* _Recorded data_
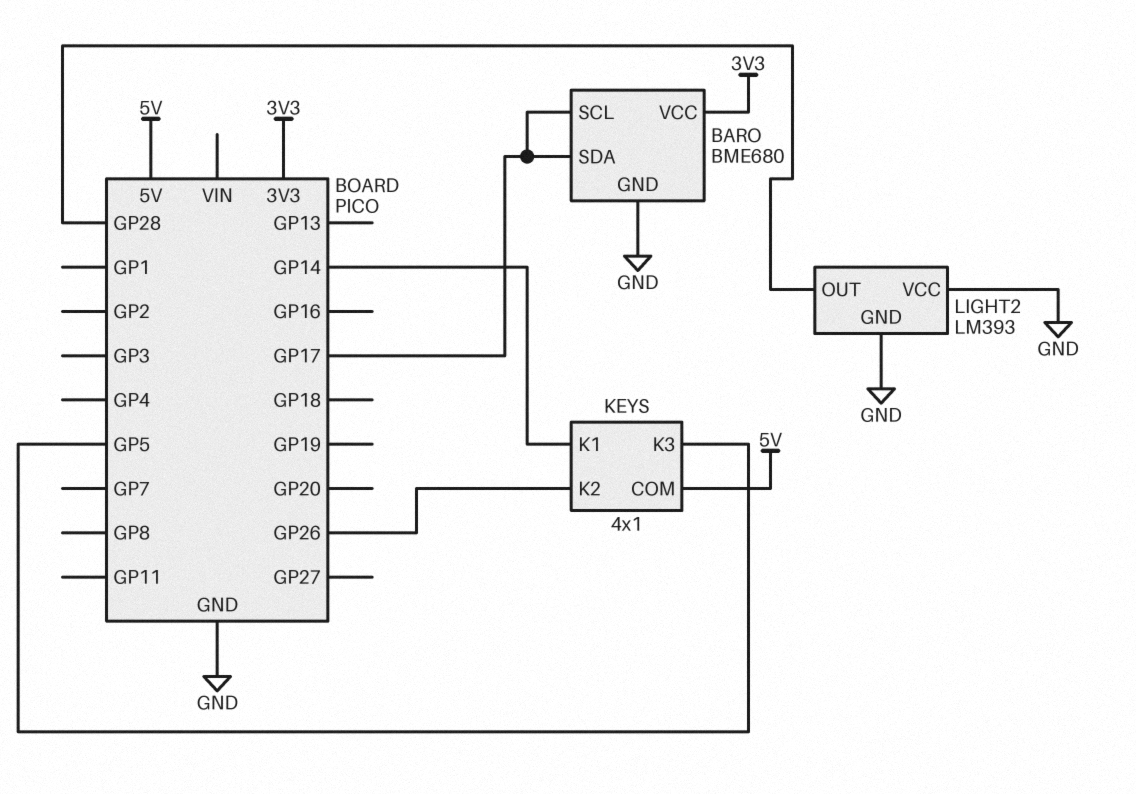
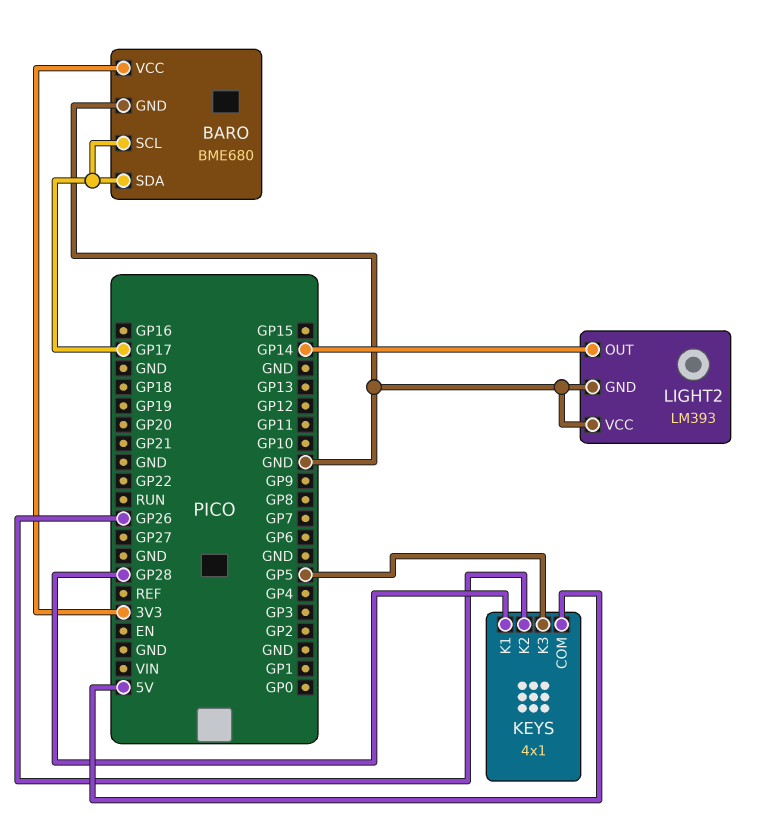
KEYS pin K1: GP14 -> GP28
LIGHT2 pin OUT: GP28 -> GP14

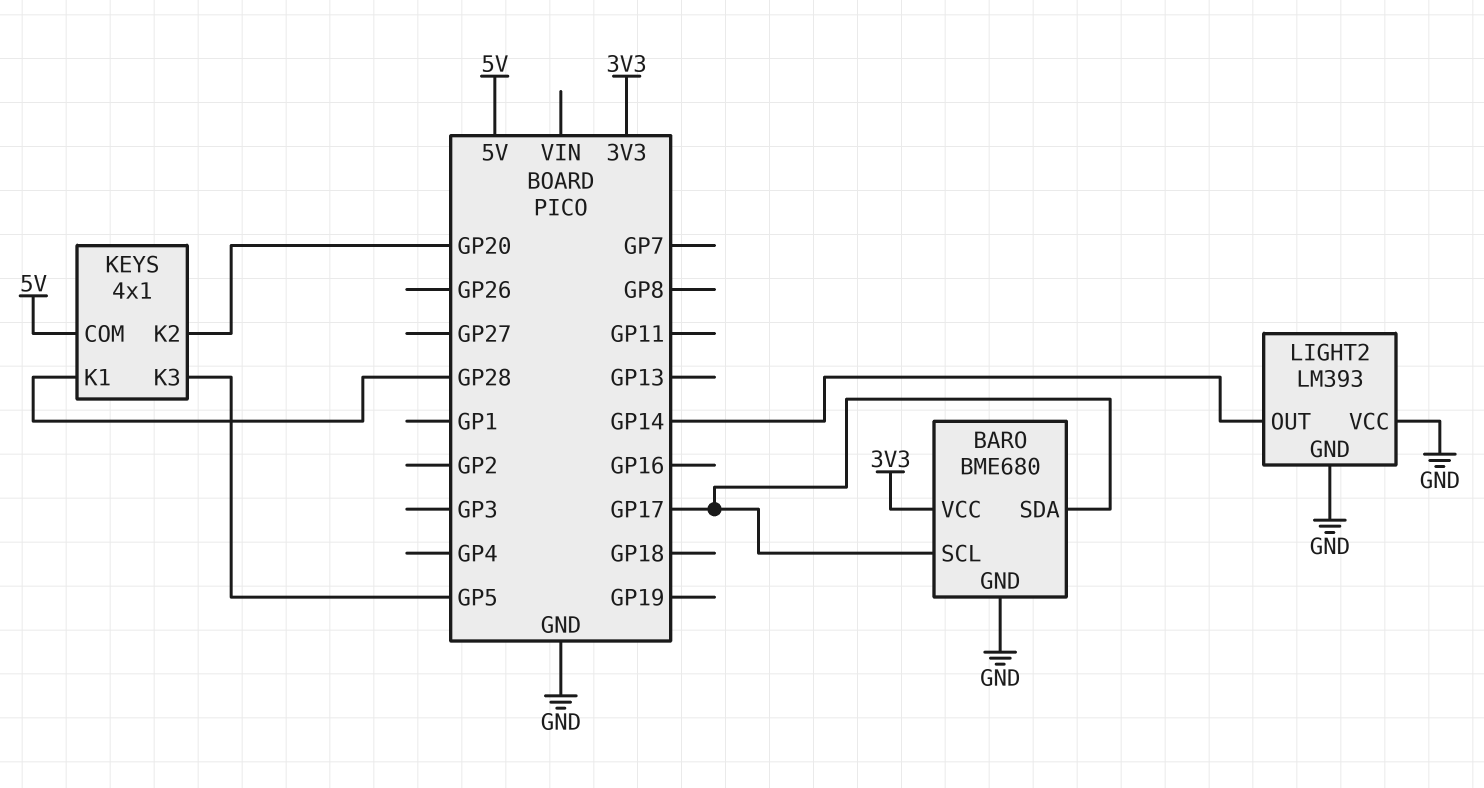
KEYS pin K2: GP26 -> GP20

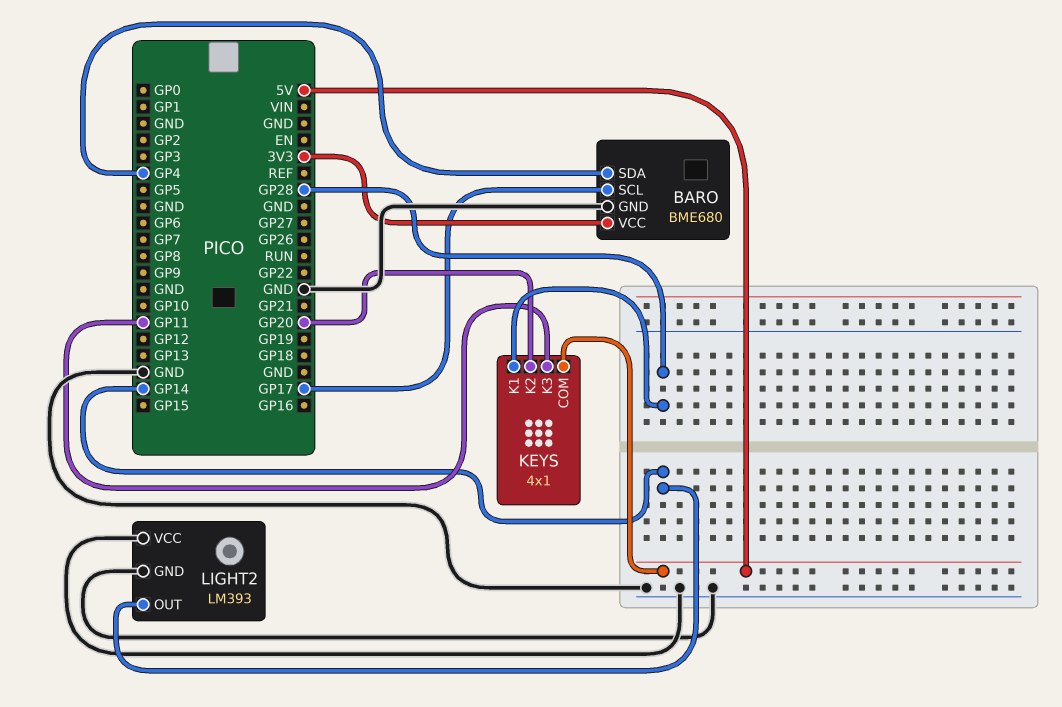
BARO pin SDA: GP17 -> GP4
KEYS pin K3: GP5 -> GP11

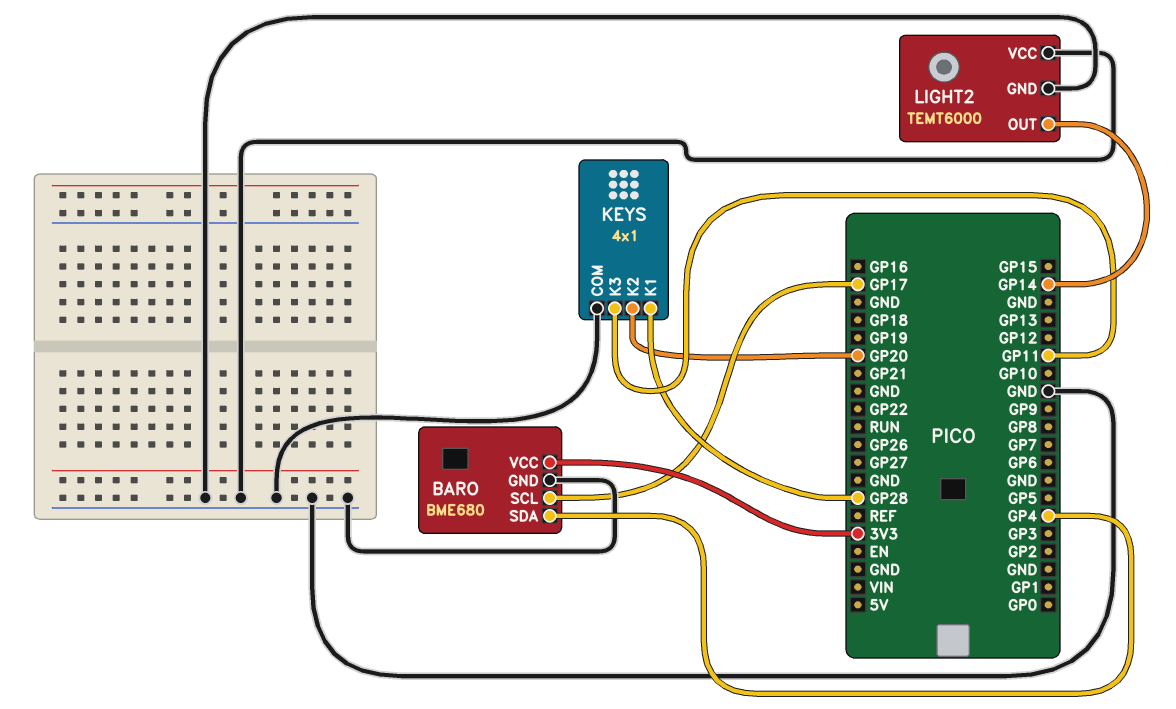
KEYS pin COM: 5V -> GND
LIGHT2: LM393 -> TEMT6000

* _Instructions for the task_
When you repeat the lines above, keep them exact and leave out each image they contain.

* _Completed exercise_
KEYS pin K1: GP14 -> GP28
LIGHT2 pin OUT: GP28 -> GP14

KEYS pin K2: GP26 -> GP20

BARO pin SDA: GP17 -> GP4
KEYS pin K3: GP5 -> GP11

KEYS pin COM: 5V -> GND
LIGHT2: LM393 -> TEMT6000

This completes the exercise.